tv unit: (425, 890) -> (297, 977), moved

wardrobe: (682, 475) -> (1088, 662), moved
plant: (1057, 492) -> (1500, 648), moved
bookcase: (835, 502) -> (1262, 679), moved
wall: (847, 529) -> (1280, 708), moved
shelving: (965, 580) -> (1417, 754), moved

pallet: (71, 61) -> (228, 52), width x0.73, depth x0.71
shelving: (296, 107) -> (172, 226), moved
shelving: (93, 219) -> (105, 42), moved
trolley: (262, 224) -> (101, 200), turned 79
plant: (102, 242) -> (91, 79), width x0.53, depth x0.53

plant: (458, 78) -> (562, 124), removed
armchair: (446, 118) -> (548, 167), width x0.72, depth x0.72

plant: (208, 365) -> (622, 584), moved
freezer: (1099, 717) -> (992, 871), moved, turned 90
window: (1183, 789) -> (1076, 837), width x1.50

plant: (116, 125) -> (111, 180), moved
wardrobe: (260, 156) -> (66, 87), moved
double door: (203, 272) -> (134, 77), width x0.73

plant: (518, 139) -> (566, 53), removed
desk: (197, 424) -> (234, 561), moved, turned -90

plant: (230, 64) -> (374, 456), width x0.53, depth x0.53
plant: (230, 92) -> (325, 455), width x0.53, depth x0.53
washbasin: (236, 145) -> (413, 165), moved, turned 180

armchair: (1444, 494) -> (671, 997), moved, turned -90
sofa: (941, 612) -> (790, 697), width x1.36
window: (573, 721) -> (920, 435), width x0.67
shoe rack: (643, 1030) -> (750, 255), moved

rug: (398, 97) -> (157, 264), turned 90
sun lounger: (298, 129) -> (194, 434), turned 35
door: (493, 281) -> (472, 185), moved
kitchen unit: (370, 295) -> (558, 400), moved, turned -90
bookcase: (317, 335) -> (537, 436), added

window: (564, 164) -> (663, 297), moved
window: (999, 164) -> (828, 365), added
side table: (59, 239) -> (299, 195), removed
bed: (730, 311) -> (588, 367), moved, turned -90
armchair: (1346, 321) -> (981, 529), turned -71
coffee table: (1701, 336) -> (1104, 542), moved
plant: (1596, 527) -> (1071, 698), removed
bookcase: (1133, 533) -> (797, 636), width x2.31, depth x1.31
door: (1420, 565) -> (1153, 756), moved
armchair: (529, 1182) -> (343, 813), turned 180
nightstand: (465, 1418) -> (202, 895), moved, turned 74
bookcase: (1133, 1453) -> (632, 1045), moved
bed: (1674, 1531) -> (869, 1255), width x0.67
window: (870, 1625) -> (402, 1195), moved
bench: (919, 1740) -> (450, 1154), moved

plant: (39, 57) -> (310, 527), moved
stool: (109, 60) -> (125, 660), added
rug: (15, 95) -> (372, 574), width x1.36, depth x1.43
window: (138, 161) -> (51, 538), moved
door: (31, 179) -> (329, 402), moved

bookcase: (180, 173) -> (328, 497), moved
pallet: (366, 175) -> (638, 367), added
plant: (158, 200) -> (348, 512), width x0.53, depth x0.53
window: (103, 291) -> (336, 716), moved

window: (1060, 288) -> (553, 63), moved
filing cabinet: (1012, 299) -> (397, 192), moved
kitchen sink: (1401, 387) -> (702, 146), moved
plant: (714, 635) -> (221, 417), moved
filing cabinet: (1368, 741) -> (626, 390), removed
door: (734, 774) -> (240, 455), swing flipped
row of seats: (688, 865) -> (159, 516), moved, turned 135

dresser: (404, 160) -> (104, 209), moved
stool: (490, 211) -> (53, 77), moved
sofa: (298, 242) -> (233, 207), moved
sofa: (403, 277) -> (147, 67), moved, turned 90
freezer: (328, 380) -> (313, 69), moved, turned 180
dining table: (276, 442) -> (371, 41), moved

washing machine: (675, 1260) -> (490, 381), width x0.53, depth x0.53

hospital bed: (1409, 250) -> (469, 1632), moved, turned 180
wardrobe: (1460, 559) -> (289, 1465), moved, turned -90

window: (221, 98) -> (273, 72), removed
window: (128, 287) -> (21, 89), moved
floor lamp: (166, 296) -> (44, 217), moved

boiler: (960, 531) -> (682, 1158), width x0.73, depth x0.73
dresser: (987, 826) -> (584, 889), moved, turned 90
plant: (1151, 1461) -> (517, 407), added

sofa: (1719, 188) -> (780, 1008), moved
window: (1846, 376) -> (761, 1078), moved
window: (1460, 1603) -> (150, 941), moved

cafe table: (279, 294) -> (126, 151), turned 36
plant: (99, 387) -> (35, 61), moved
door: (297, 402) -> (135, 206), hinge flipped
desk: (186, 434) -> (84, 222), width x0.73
******
What lines in the material above include "stool"? Copy every one of them.

stool: (109, 60) -> (125, 660), added
stool: (490, 211) -> (53, 77), moved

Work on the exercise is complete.